Coordinate-based change listings
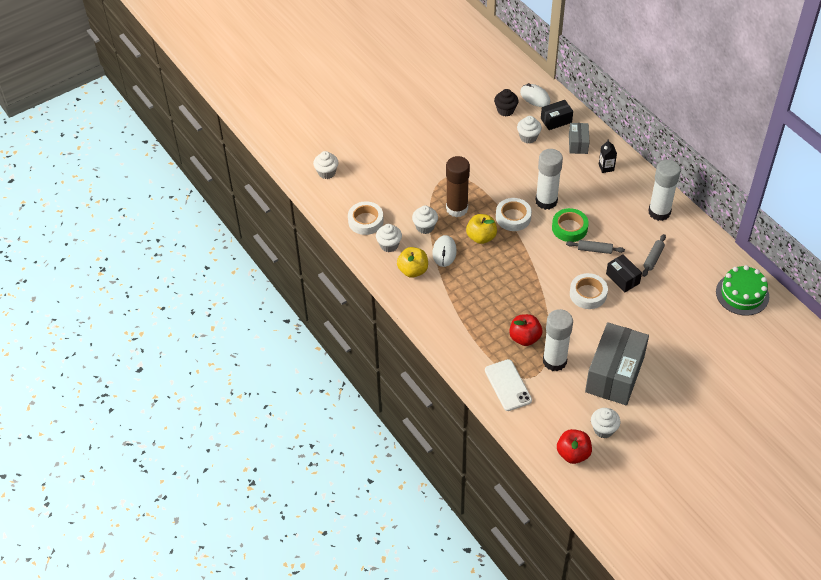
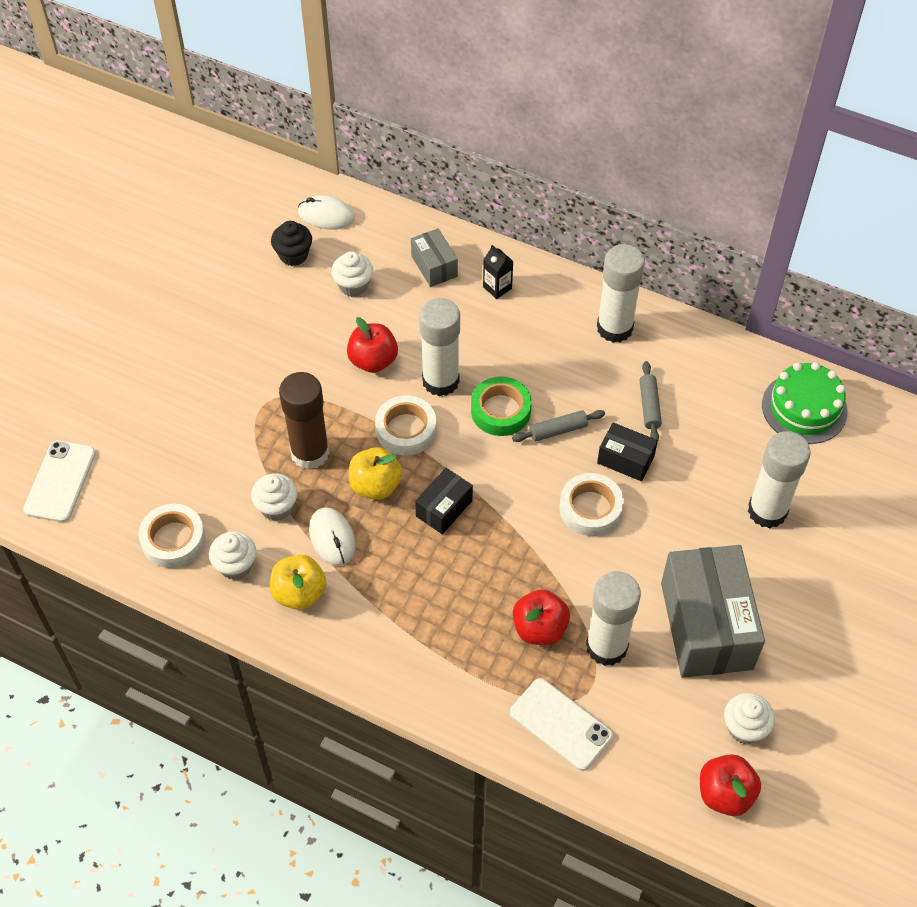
camera: 30 degrees left, 5 degrees up
(326, 172) = (60, 481): white cupcake -> white phone
(516, 178) = (373, 361): none -> red apple
(556, 120) = (380, 241): black box -> black box (444, 508)
(685, 335) = (767, 511): none -> white glue stick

■ **Instructions for the task**: When you repeat the data, keep it exact and drop every picture.

■ **Your response**:
camera: 30 degrees left, 5 degrees up
(326, 172) = (60, 481): white cupcake -> white phone
(516, 178) = (373, 361): none -> red apple
(556, 120) = (380, 241): black box -> black box (444, 508)
(685, 335) = (767, 511): none -> white glue stick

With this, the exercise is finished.